(WORKING DATA Opens)
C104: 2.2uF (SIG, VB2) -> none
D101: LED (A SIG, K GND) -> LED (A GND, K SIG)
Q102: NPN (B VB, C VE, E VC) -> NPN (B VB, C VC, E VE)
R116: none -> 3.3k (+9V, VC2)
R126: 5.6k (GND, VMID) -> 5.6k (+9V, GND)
(WORKING DATA Closes)
(WORKING DATA Opens)
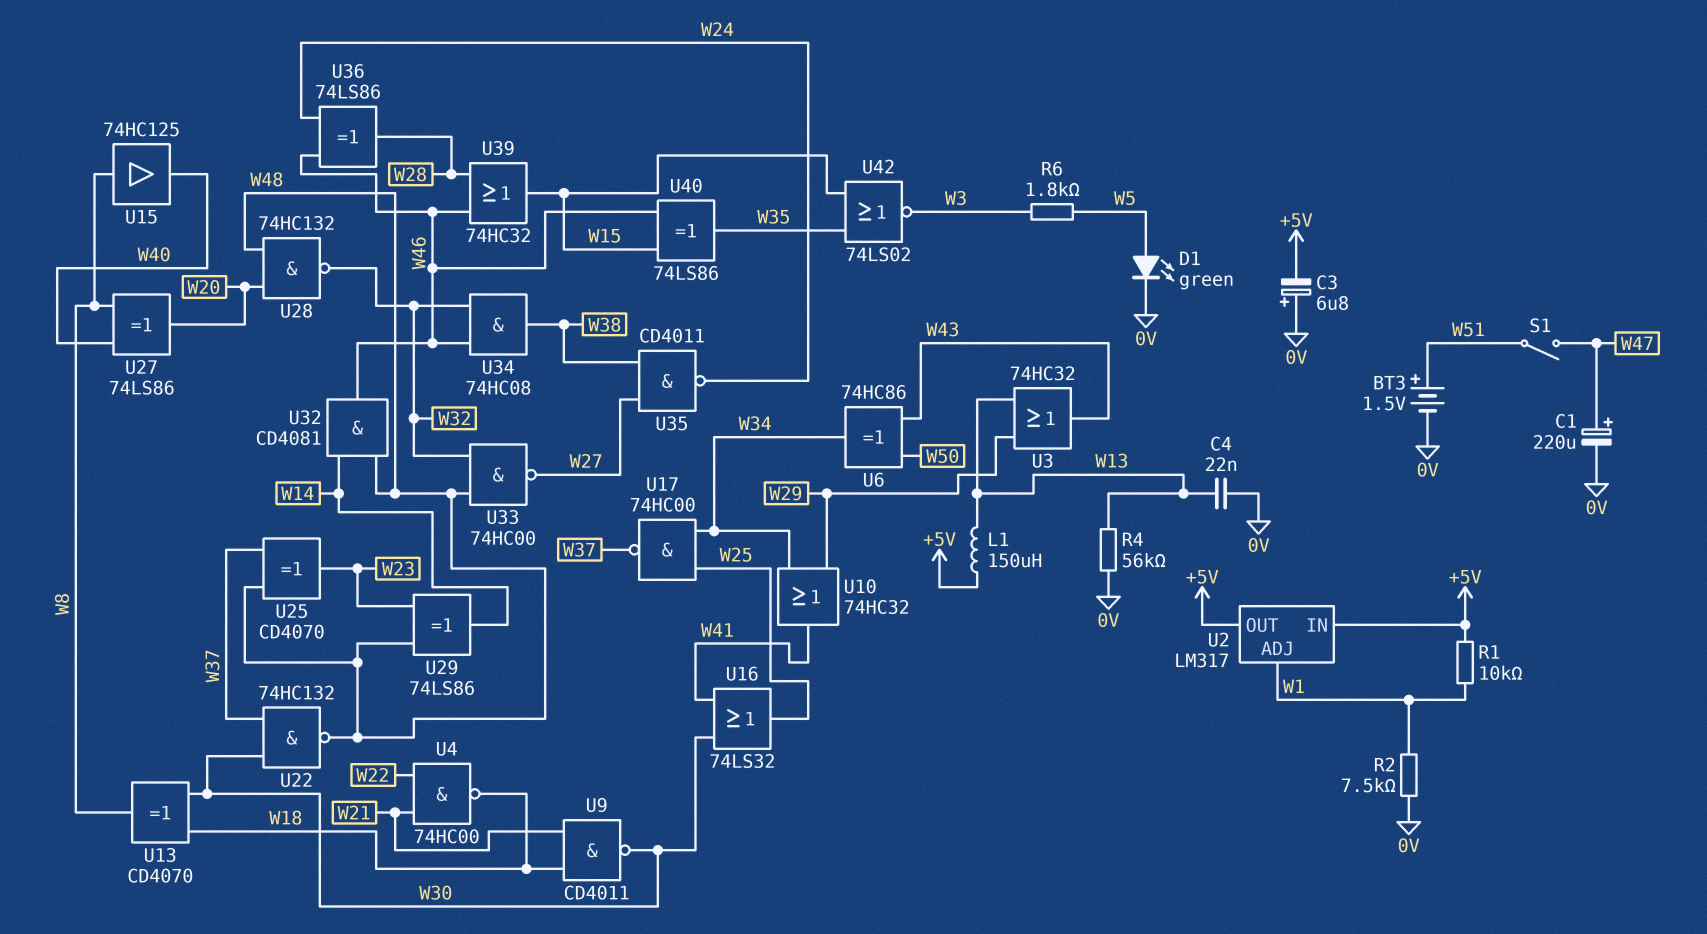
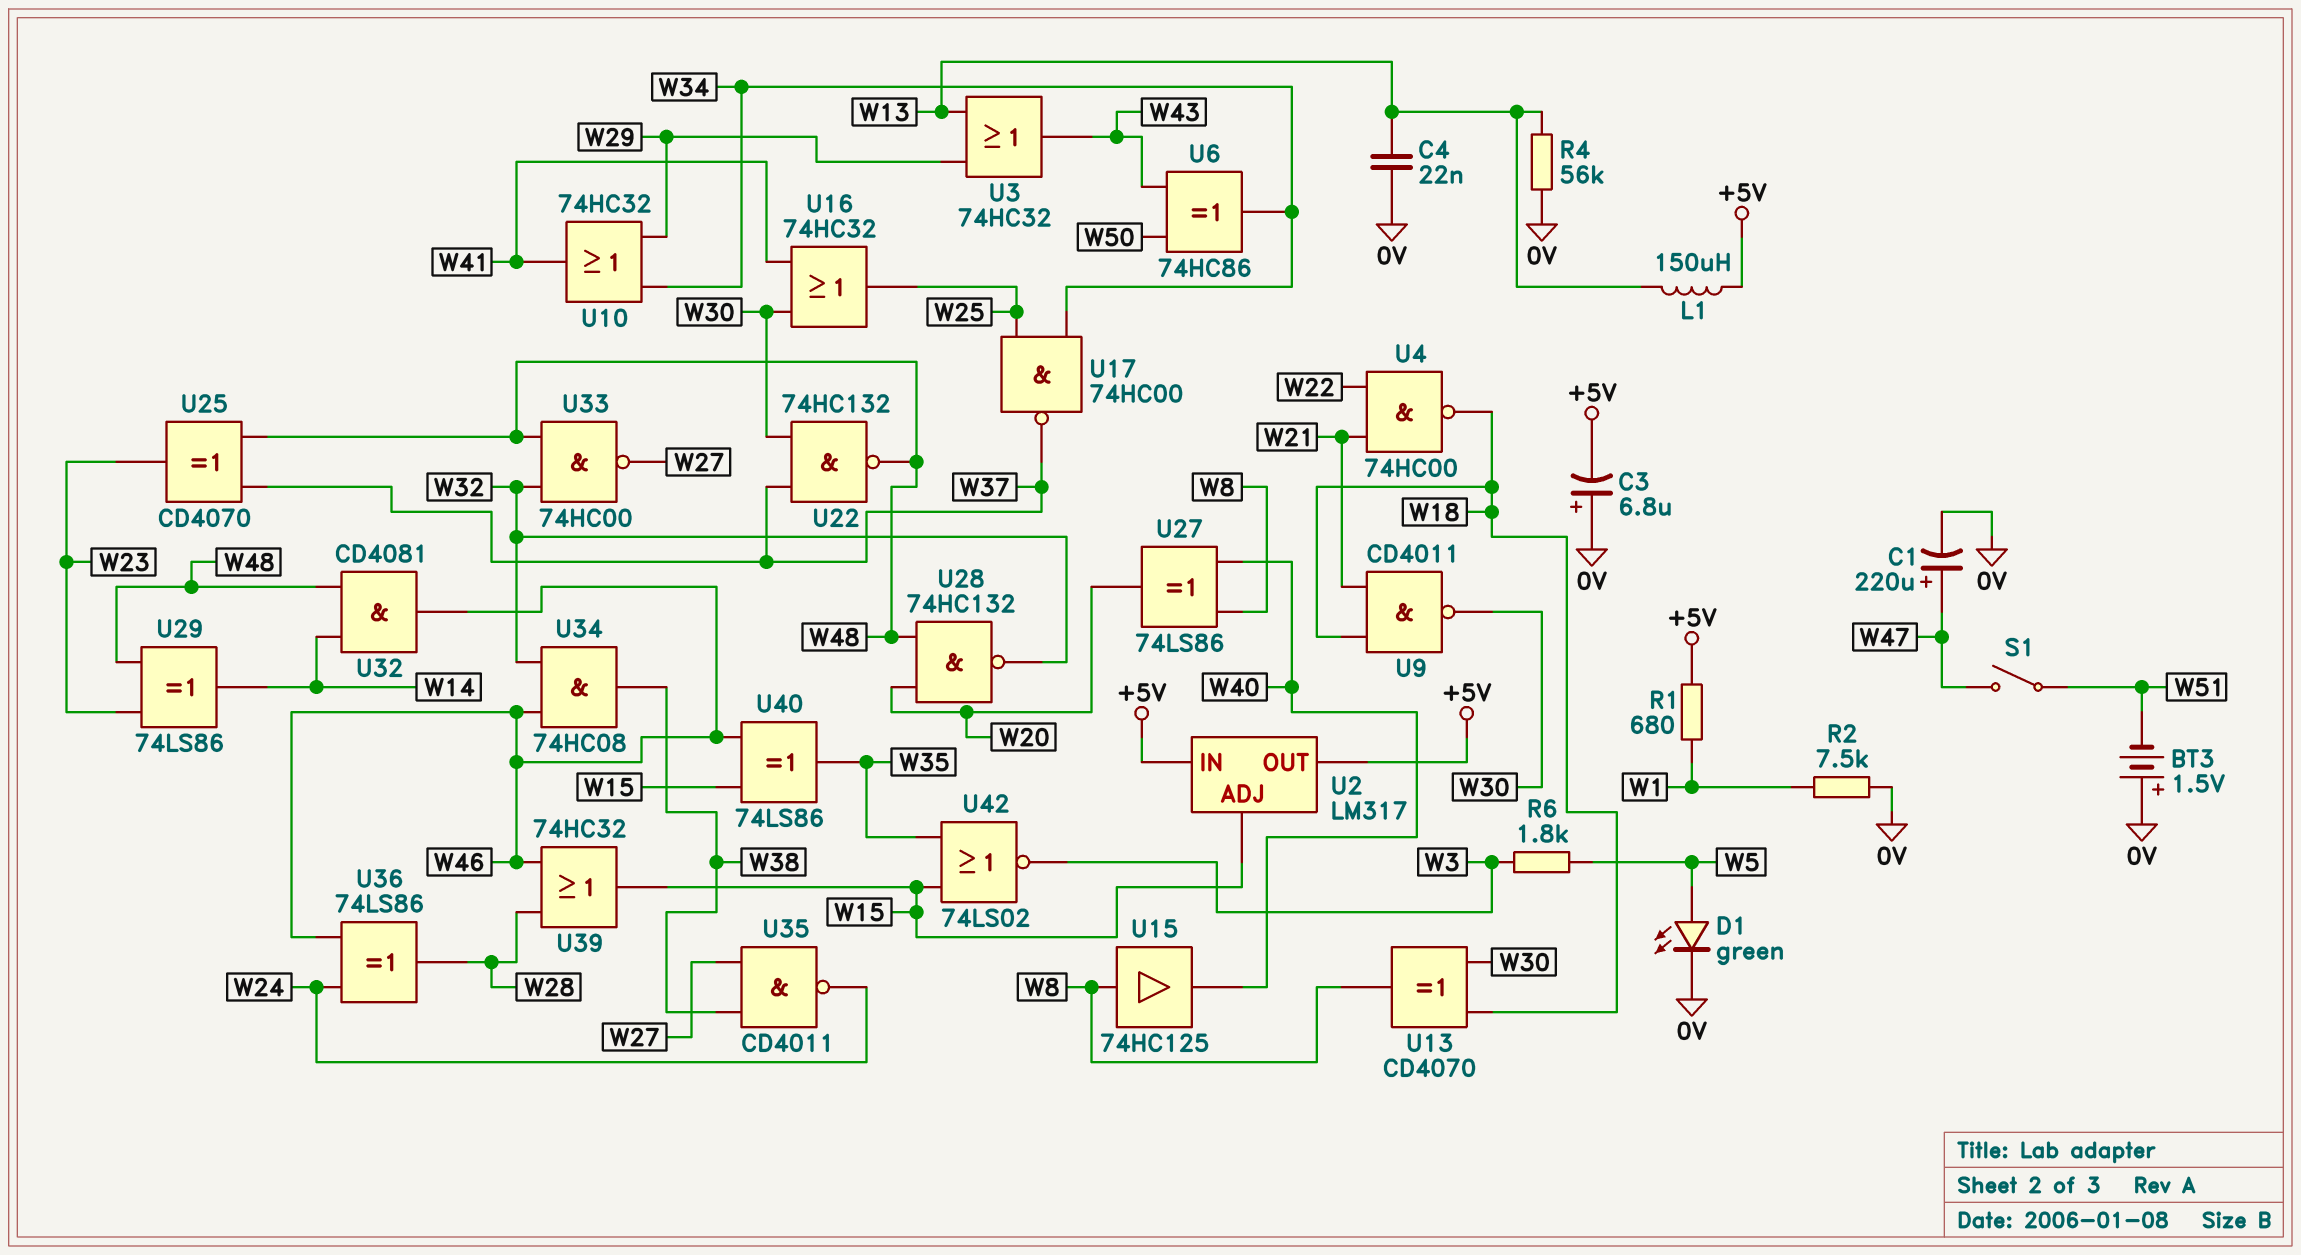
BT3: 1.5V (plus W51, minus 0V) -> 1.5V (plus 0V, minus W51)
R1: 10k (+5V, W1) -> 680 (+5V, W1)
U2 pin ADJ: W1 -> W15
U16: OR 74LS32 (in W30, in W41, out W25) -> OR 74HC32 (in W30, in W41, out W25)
(WORKING DATA Closes)
■ BRIEF ■
Begin at the line above that has "C104: 2.2uF (SIG, VB2) -> none" and stop after the line that has "R126: 5.6k (GND, VMID) -> 5.6k (+9V, GND)", copying each line exactly and adding nothing else.

■ YOUR SOLUTION ■
C104: 2.2uF (SIG, VB2) -> none
D101: LED (A SIG, K GND) -> LED (A GND, K SIG)
Q102: NPN (B VB, C VE, E VC) -> NPN (B VB, C VC, E VE)
R116: none -> 3.3k (+9V, VC2)
R126: 5.6k (GND, VMID) -> 5.6k (+9V, GND)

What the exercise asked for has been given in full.